___ GIVEN DATA

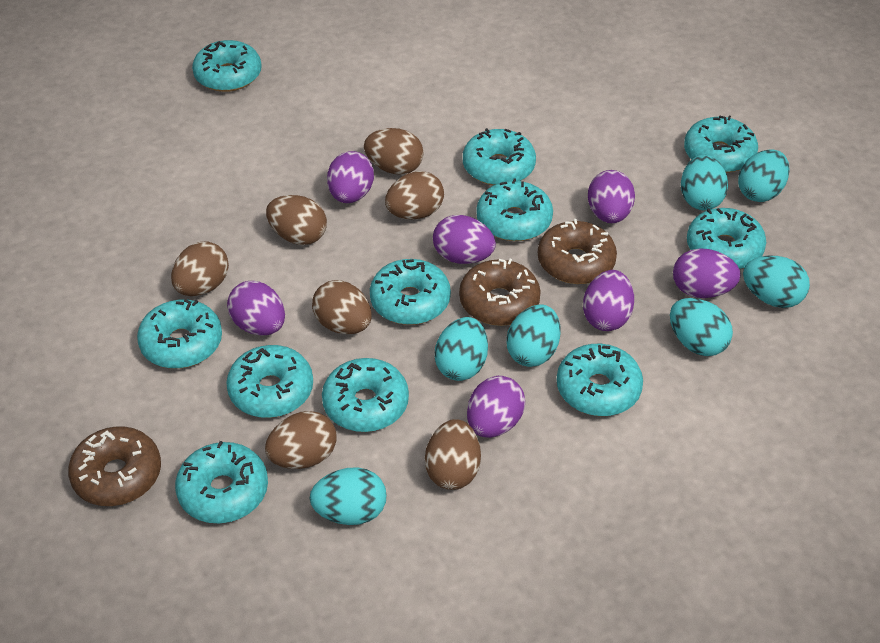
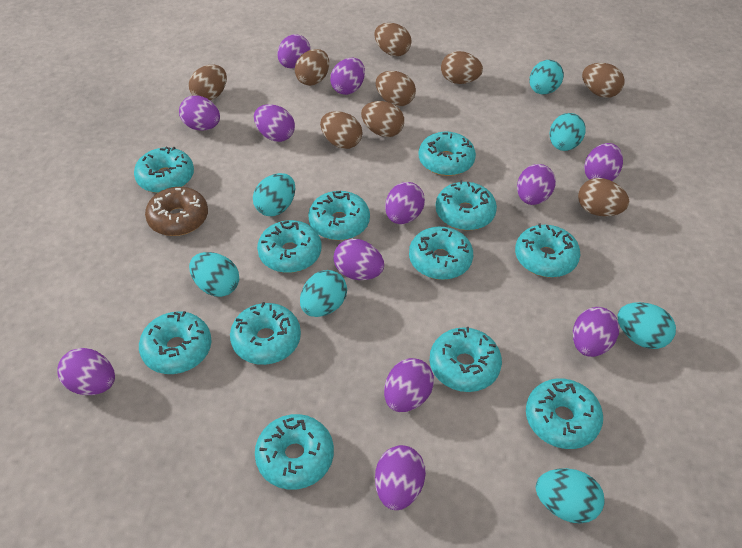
brown donut: 3 -> 1
brown egg: 7 -> 9
purple egg: 7 -> 12
turquoise donut: 11 -> 12

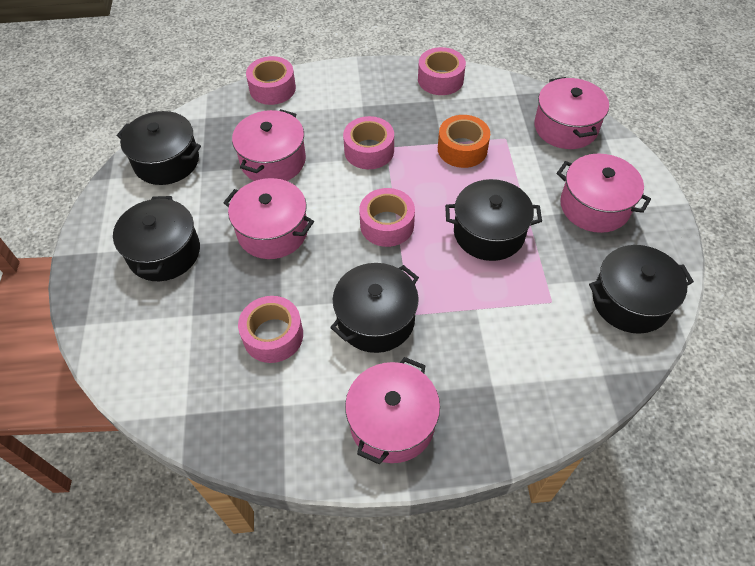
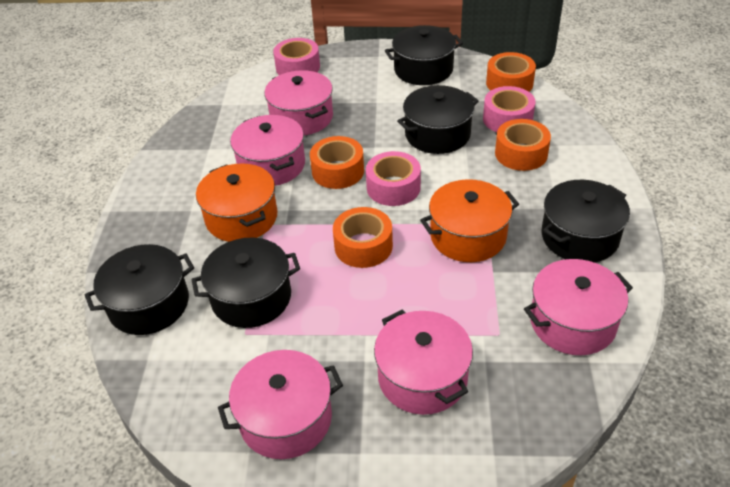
orange pot: 0 -> 2
orange tape: 1 -> 4
pink tape: 5 -> 3

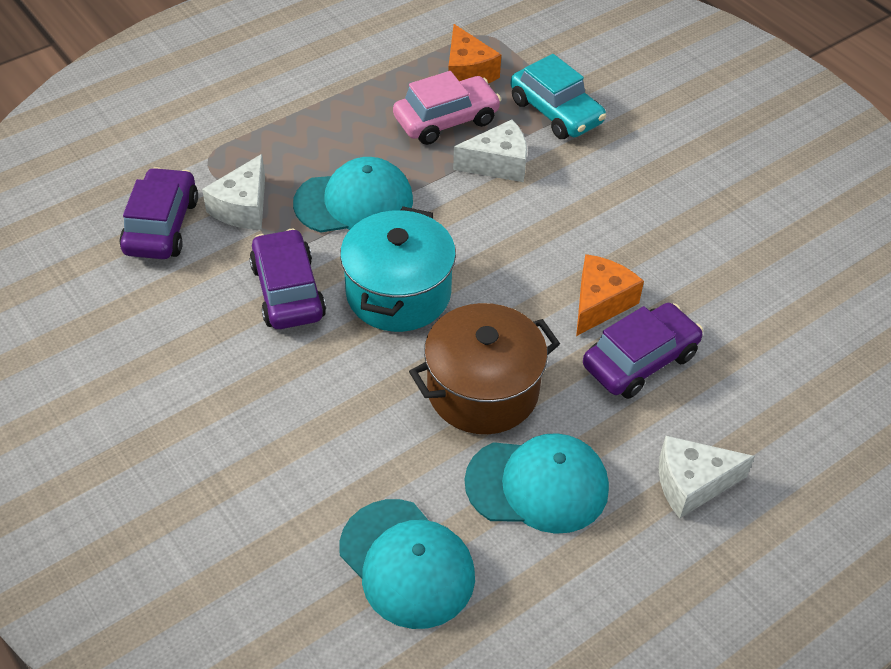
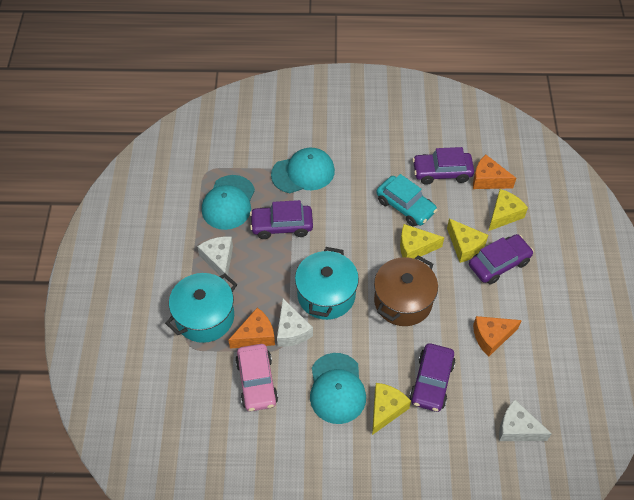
orange cheese: 2 -> 3
purple car: 3 -> 4
turquoise pot: 1 -> 2
yellow cheese: 0 -> 4

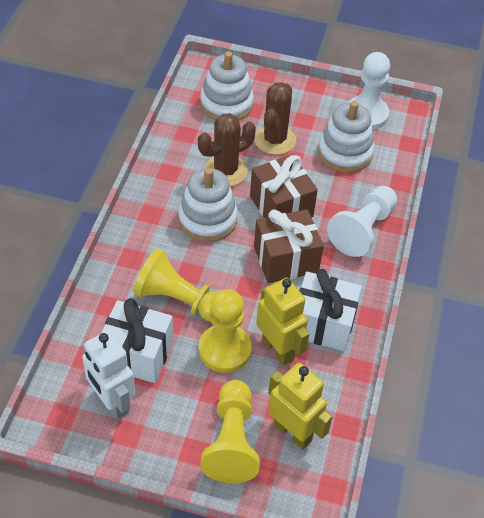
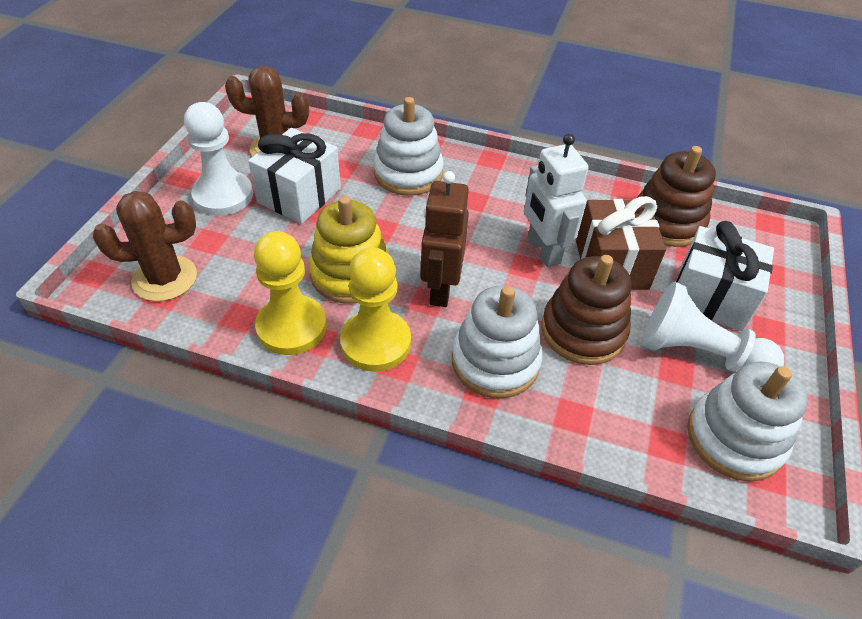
brown gift: 2 -> 1
brown robot: 0 -> 1
brown stacking toy: 0 -> 2
yellow pawn: 3 -> 2
yellow robot: 2 -> 0
yellow stacking toy: 0 -> 1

______

TASK OBJECTIVE: Start at the line that contains "turquoise pot: 1 -> 2" and retype every line through the end of the entries above, both ends included. Exclude all pictures.

EXERCISE OUTPUT:
turquoise pot: 1 -> 2
yellow cheese: 0 -> 4

brown gift: 2 -> 1
brown robot: 0 -> 1
brown stacking toy: 0 -> 2
yellow pawn: 3 -> 2
yellow robot: 2 -> 0
yellow stacking toy: 0 -> 1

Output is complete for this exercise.